> _Assigned task_
Show every line of the material that follows in which the word "LEVEL" occurs.

> _Listed records_
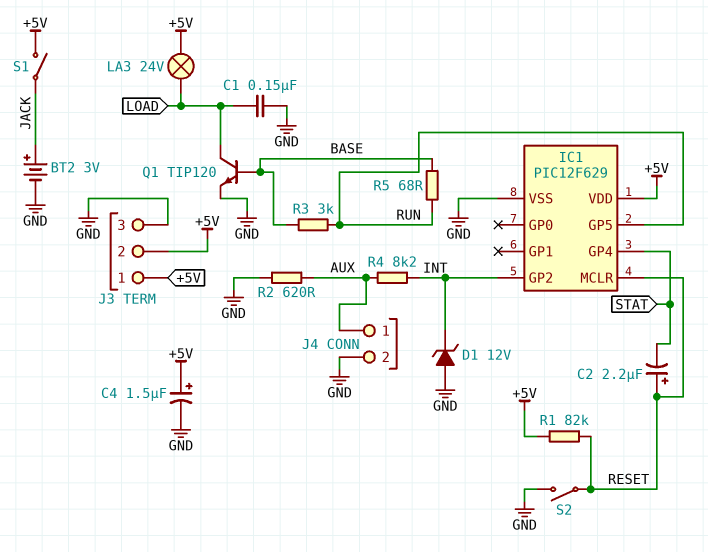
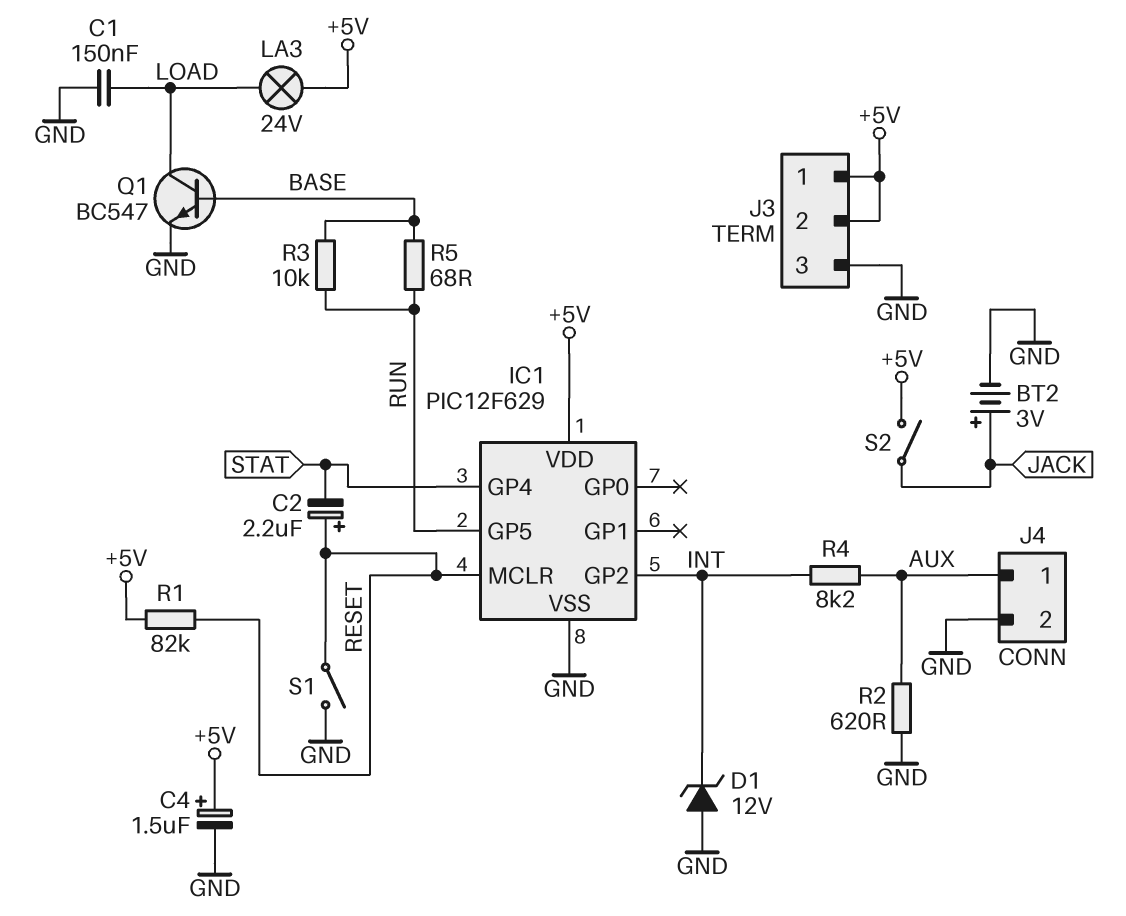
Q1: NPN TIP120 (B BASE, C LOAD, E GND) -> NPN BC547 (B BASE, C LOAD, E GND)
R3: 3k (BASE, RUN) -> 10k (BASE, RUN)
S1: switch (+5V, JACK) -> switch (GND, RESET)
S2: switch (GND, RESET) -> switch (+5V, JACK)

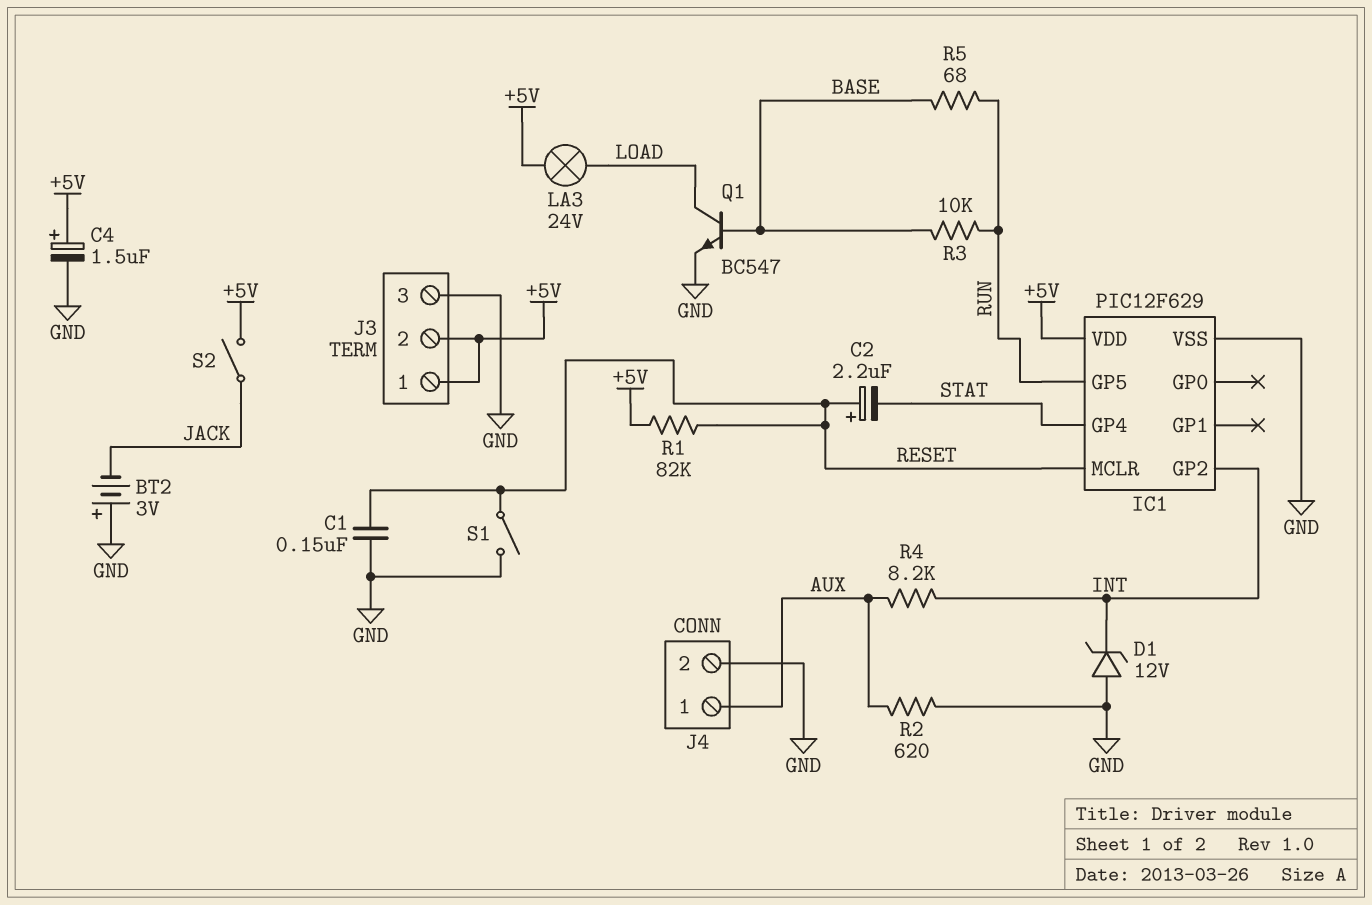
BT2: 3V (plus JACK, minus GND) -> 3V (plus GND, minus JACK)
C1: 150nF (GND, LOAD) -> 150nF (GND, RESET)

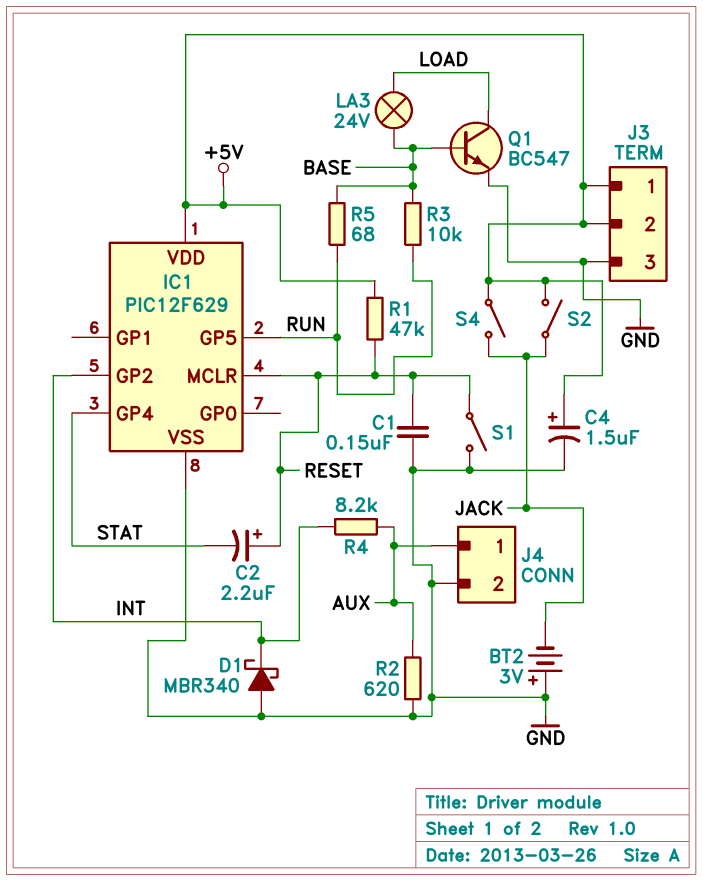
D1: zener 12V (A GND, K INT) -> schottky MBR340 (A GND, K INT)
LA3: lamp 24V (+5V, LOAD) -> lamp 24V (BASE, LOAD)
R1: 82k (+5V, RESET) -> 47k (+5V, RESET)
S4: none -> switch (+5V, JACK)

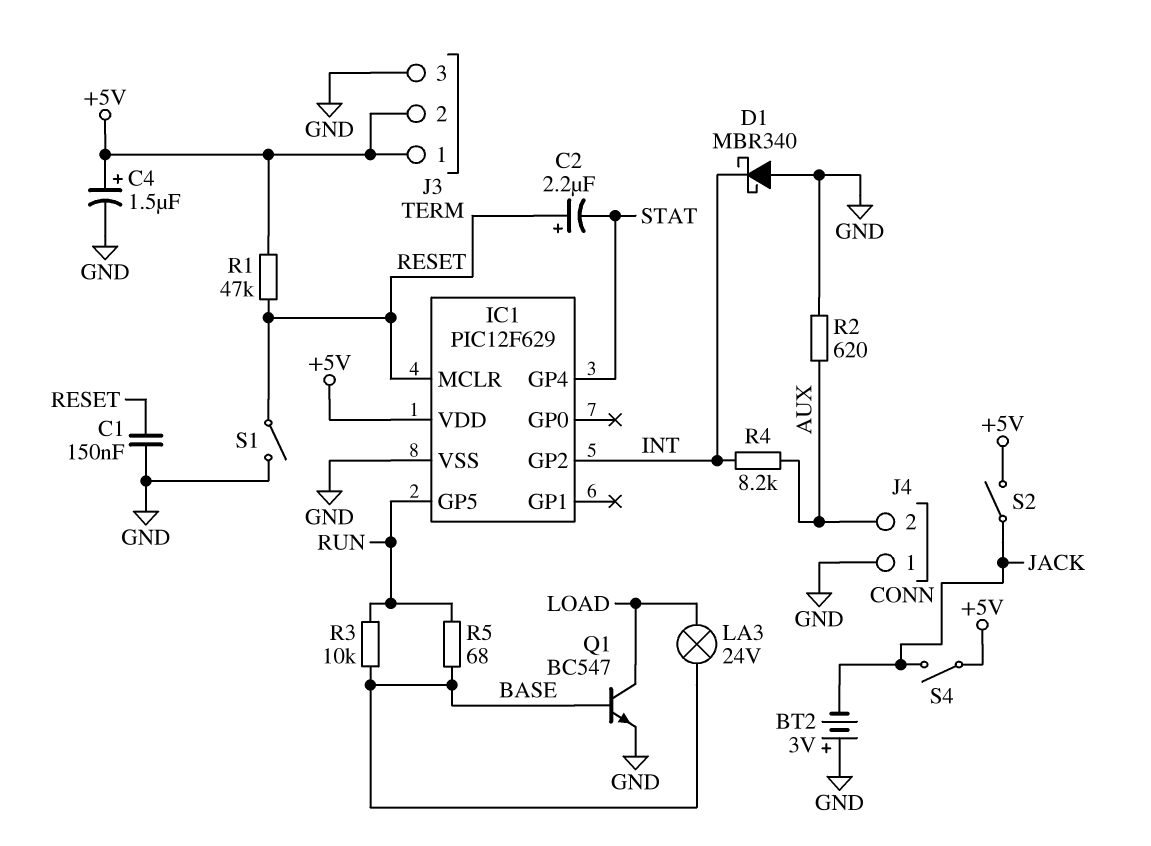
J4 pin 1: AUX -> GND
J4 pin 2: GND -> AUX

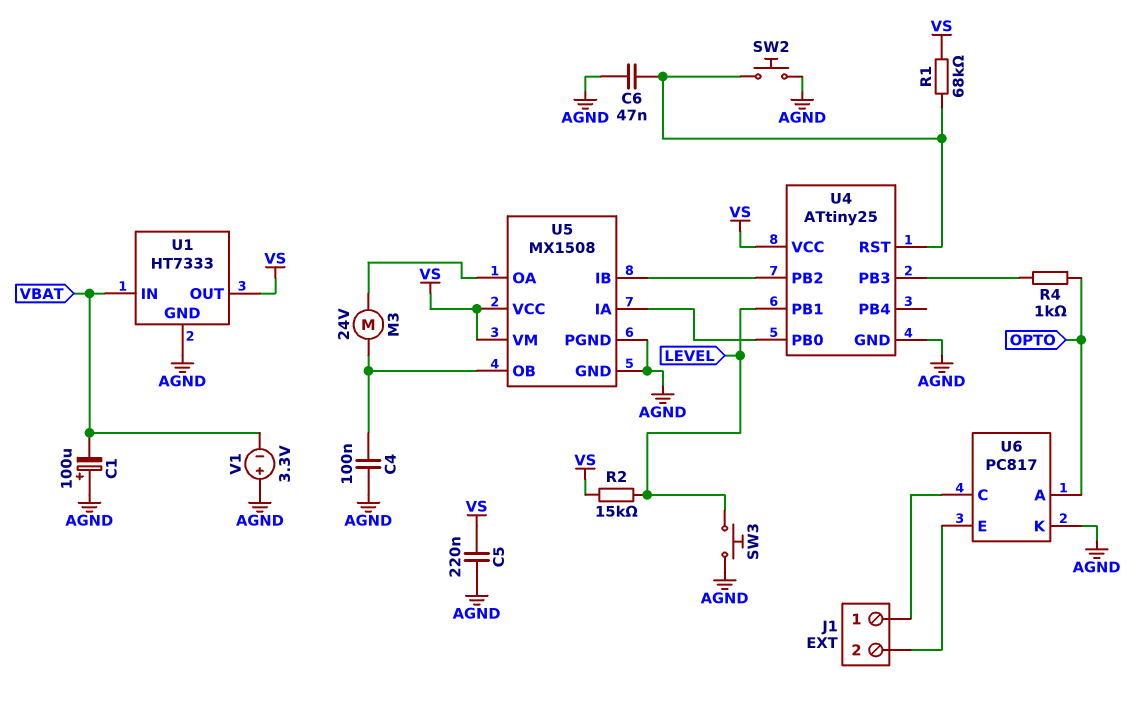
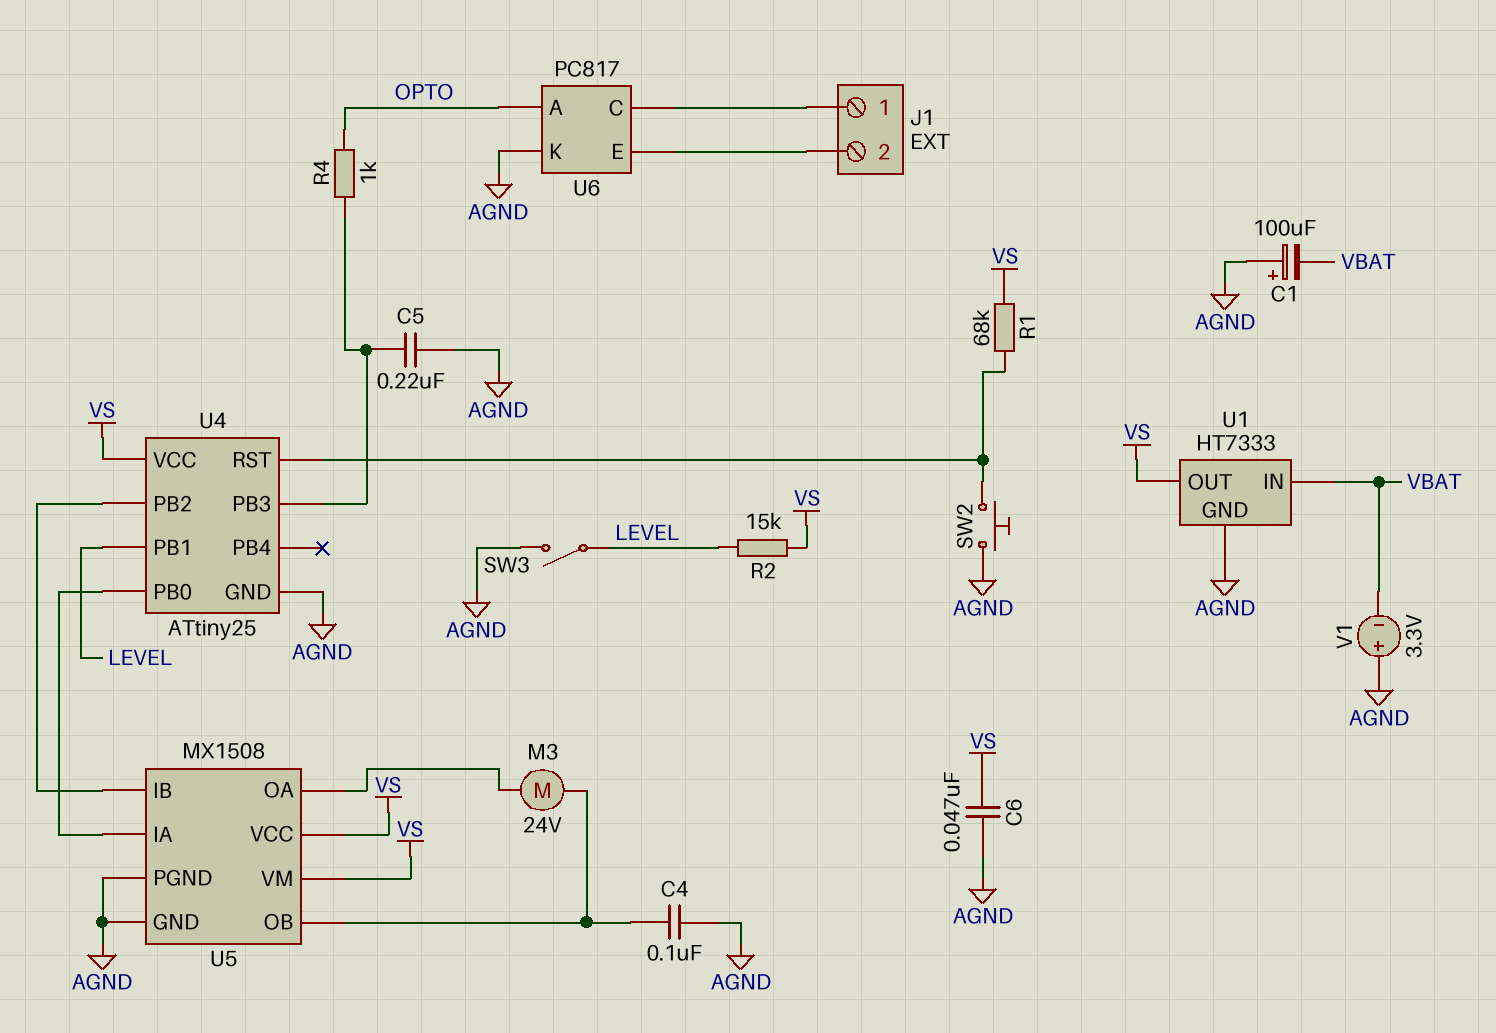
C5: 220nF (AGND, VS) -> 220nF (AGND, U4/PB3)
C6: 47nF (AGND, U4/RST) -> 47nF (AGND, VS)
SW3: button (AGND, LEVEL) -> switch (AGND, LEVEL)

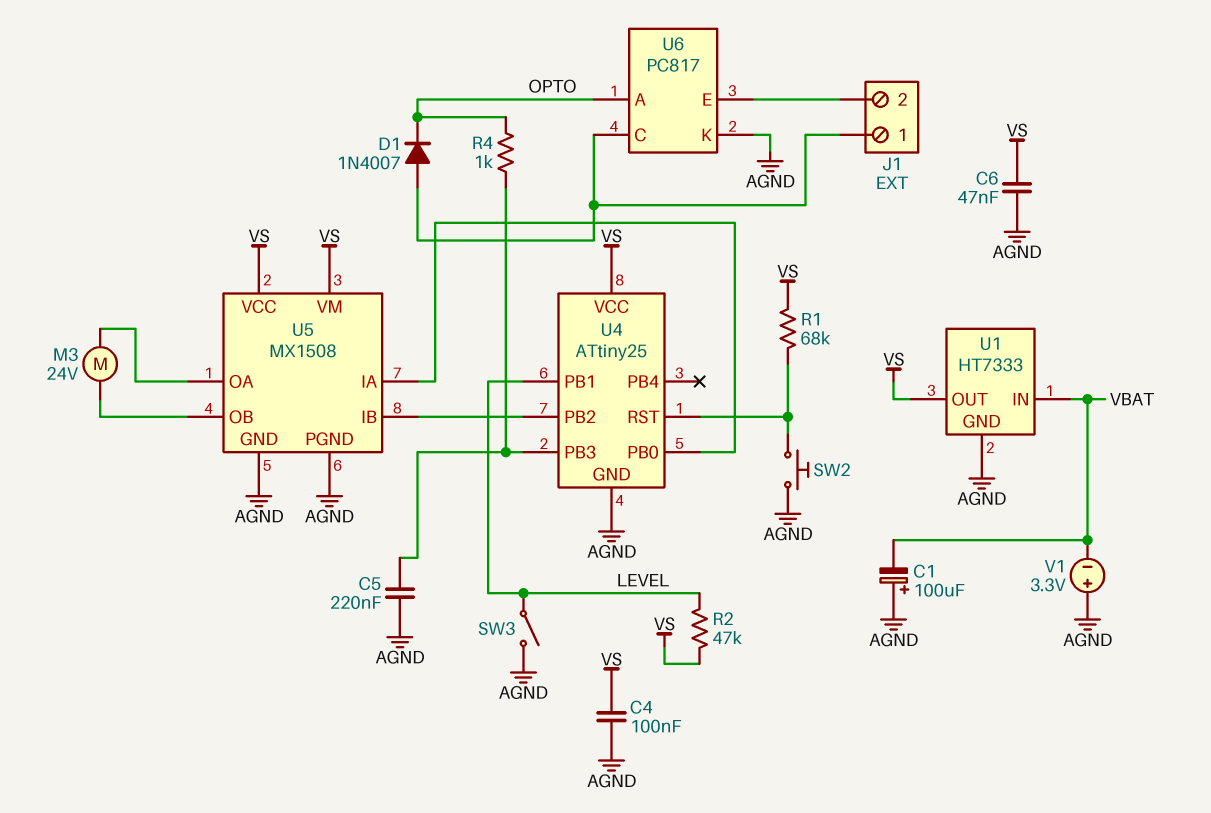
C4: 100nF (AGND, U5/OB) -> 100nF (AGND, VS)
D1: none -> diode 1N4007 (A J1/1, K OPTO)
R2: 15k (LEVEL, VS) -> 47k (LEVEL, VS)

> _Answer for the task_
SW3: button (AGND, LEVEL) -> switch (AGND, LEVEL)
R2: 15k (LEVEL, VS) -> 47k (LEVEL, VS)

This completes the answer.